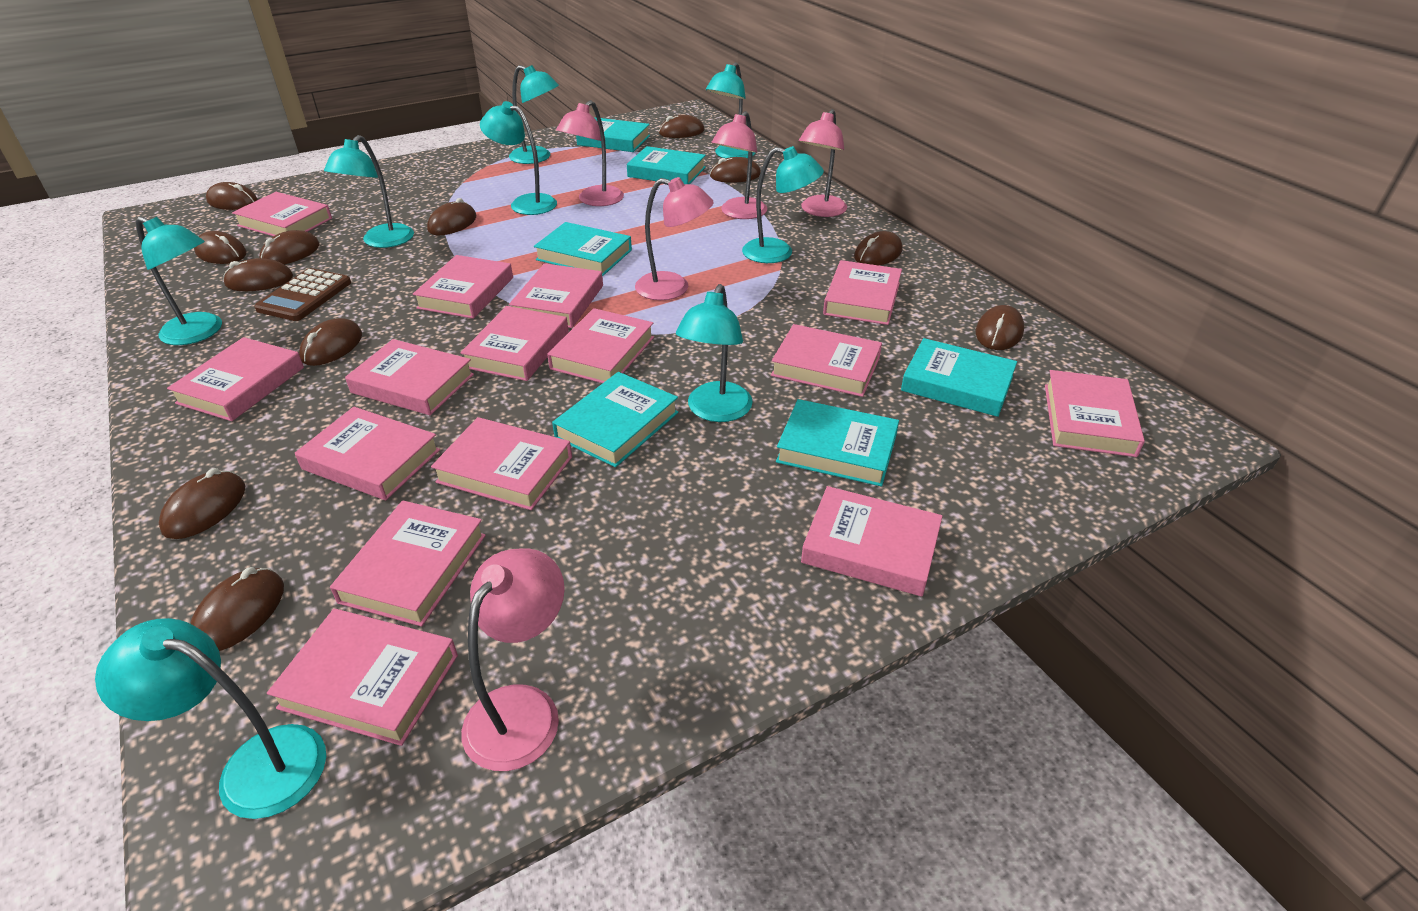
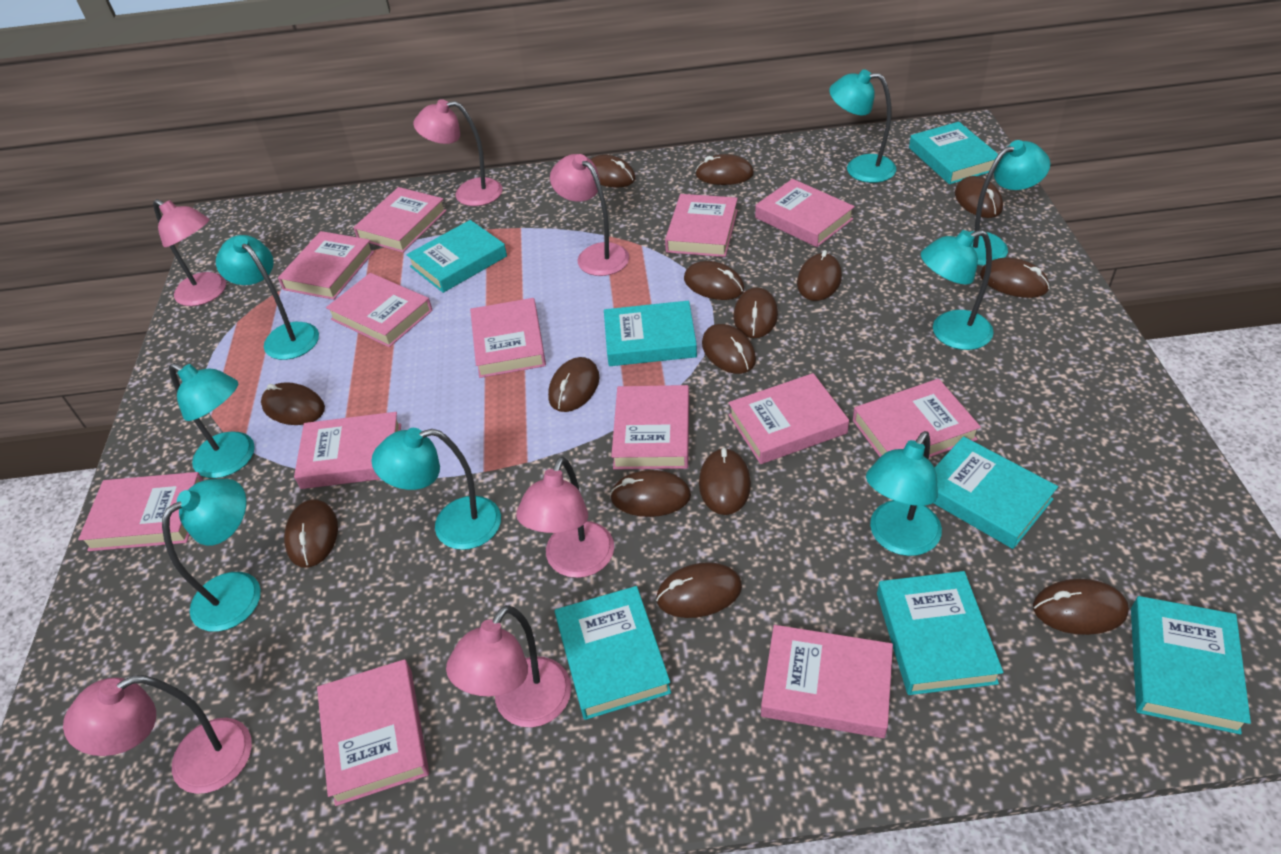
brown calculator: 1 -> 0
brown mouse: 12 -> 15
pink book: 15 -> 13
pink lamp: 5 -> 6
turquoise book: 6 -> 7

====

What you will do: Where the string "brown" occurs in a line above, count that line, and report solely the final figure.

Answer to this exercise: 2